● **Try it**: All lines in the listing below from the one containing "D3: LED white" through the last should be written out exactly, and only those.

● **Records for the exercise**:

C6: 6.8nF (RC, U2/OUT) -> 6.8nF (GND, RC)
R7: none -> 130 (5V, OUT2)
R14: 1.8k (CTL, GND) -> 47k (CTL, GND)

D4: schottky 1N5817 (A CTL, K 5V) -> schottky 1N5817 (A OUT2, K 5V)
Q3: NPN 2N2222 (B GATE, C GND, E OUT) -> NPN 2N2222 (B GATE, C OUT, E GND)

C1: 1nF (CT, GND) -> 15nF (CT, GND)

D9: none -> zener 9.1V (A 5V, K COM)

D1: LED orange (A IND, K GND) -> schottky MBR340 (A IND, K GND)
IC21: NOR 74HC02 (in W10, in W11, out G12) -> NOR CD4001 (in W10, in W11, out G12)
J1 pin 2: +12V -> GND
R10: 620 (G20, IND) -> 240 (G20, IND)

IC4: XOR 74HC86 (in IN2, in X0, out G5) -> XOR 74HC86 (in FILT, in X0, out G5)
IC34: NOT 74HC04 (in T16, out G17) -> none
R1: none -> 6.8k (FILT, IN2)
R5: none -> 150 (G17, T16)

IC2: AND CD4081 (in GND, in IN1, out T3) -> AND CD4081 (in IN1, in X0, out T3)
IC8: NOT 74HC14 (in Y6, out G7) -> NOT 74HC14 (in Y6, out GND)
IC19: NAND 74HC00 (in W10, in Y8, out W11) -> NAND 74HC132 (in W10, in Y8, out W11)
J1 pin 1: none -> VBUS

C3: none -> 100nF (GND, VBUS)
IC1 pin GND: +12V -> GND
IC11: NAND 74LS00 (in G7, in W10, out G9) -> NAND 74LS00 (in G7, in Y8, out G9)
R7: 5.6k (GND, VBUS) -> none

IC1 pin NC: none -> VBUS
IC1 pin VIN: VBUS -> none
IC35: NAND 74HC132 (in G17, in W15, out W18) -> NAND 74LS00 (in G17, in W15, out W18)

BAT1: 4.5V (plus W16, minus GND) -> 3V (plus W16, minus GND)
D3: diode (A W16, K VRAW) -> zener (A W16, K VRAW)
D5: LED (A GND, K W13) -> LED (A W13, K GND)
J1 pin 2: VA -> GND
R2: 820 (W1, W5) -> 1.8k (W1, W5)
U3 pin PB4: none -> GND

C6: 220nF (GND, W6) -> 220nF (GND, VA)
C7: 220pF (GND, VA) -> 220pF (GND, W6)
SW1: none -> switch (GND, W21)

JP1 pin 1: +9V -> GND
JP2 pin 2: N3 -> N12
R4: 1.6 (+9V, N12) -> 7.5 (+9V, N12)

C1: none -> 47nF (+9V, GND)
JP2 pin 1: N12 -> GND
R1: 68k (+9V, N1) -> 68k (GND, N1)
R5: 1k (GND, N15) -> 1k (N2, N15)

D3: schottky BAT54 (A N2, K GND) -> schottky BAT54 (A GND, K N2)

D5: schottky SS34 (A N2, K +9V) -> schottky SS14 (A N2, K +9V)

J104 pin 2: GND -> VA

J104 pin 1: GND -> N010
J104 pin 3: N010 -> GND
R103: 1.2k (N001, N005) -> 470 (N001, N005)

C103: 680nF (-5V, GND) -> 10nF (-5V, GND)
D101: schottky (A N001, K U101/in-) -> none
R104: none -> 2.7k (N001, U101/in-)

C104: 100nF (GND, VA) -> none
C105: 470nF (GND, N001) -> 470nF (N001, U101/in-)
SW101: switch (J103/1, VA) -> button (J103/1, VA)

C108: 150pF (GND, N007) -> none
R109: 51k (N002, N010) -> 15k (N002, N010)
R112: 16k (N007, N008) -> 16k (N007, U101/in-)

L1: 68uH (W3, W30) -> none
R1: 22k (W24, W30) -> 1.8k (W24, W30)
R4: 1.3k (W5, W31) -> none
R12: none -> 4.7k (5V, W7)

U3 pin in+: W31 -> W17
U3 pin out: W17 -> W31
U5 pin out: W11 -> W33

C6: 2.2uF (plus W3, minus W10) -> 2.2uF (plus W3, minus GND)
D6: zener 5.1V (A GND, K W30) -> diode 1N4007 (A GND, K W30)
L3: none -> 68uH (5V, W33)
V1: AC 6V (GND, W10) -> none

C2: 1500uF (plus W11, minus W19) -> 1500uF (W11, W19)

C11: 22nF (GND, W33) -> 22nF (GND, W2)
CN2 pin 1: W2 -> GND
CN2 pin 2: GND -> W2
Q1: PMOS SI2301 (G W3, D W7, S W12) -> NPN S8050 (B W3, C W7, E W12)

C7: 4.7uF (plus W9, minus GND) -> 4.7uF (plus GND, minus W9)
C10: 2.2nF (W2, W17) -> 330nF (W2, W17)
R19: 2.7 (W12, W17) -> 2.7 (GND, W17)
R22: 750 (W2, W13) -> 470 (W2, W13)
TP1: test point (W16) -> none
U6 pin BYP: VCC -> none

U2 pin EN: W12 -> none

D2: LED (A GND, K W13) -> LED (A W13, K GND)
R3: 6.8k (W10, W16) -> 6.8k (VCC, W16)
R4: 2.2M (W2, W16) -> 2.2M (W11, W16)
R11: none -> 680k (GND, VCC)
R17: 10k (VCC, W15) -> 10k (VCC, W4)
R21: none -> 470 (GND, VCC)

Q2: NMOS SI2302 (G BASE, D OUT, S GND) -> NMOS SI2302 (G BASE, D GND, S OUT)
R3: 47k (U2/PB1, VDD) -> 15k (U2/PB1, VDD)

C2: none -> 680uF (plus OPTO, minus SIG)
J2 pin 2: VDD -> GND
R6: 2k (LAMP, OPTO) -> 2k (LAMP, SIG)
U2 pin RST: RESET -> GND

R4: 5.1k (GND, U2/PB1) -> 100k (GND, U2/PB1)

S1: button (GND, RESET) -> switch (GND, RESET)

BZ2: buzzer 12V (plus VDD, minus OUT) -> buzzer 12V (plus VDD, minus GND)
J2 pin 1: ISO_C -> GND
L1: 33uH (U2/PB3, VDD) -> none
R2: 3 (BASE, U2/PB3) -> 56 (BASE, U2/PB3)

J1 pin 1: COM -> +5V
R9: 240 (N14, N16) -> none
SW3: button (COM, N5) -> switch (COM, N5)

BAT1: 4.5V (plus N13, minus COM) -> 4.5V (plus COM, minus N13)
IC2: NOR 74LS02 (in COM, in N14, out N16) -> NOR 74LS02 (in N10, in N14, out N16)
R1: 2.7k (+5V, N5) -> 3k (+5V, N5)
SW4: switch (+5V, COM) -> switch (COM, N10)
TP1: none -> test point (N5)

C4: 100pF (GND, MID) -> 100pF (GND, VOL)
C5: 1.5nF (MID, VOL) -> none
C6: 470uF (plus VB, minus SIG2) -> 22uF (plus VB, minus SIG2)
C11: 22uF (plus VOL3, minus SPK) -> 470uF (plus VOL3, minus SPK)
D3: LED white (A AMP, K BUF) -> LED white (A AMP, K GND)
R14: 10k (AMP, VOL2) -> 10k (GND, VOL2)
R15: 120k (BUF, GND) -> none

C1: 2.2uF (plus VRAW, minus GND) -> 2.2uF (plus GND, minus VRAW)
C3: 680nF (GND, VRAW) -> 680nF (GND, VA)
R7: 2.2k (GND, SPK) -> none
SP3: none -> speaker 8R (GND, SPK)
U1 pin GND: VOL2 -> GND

● **Written response**:
D3: LED white (A AMP, K BUF) -> LED white (A AMP, K GND)
R14: 10k (AMP, VOL2) -> 10k (GND, VOL2)
R15: 120k (BUF, GND) -> none

C1: 2.2uF (plus VRAW, minus GND) -> 2.2uF (plus GND, minus VRAW)
C3: 680nF (GND, VRAW) -> 680nF (GND, VA)
R7: 2.2k (GND, SPK) -> none
SP3: none -> speaker 8R (GND, SPK)
U1 pin GND: VOL2 -> GND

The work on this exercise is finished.